**Exercise input**:
--------------------------------

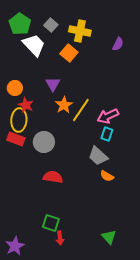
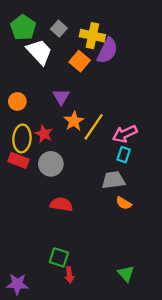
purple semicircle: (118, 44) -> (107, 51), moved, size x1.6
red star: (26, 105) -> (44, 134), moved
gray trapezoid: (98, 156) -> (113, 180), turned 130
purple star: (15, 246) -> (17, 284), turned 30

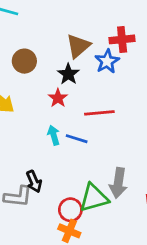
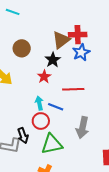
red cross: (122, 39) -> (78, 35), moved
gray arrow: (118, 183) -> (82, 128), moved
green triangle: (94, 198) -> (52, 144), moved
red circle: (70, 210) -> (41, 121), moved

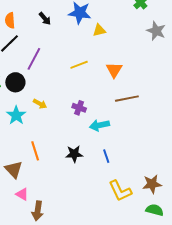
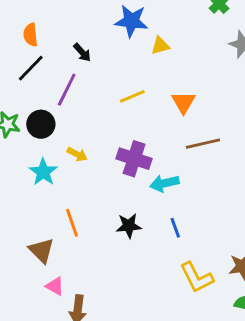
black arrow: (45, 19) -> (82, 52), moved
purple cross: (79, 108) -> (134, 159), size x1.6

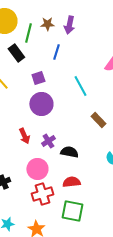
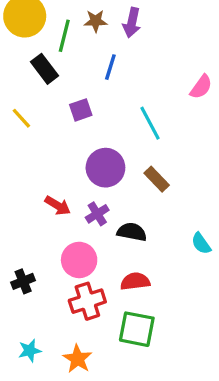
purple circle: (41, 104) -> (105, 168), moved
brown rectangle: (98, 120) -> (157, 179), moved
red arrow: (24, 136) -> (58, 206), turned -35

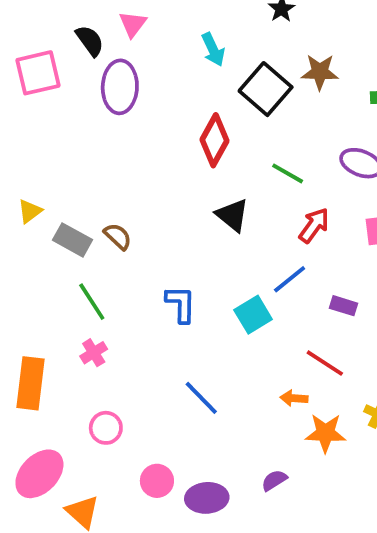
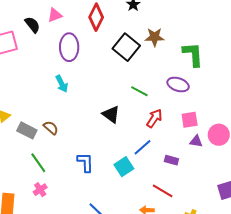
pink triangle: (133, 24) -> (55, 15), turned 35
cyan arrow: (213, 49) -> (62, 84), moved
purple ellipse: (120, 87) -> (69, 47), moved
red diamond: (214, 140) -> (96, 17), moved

--------------------------------

**Problem details**: An exact copy of the material above is required, free of any pictures.

**Response for this exercise**:
purple semicircle: (118, 44) -> (107, 51), moved, size x1.6
red star: (26, 105) -> (44, 134), moved
gray trapezoid: (98, 156) -> (113, 180), turned 130
purple star: (15, 246) -> (17, 284), turned 30

red cross: (122, 39) -> (78, 35), moved
gray arrow: (118, 183) -> (82, 128), moved
green triangle: (94, 198) -> (52, 144), moved
red circle: (70, 210) -> (41, 121), moved

black arrow: (45, 19) -> (82, 52), moved
purple cross: (79, 108) -> (134, 159), size x1.6

purple circle: (41, 104) -> (105, 168), moved
brown rectangle: (98, 120) -> (157, 179), moved
red arrow: (24, 136) -> (58, 206), turned -35

pink triangle: (133, 24) -> (55, 15), turned 35
cyan arrow: (213, 49) -> (62, 84), moved
purple ellipse: (120, 87) -> (69, 47), moved
red diamond: (214, 140) -> (96, 17), moved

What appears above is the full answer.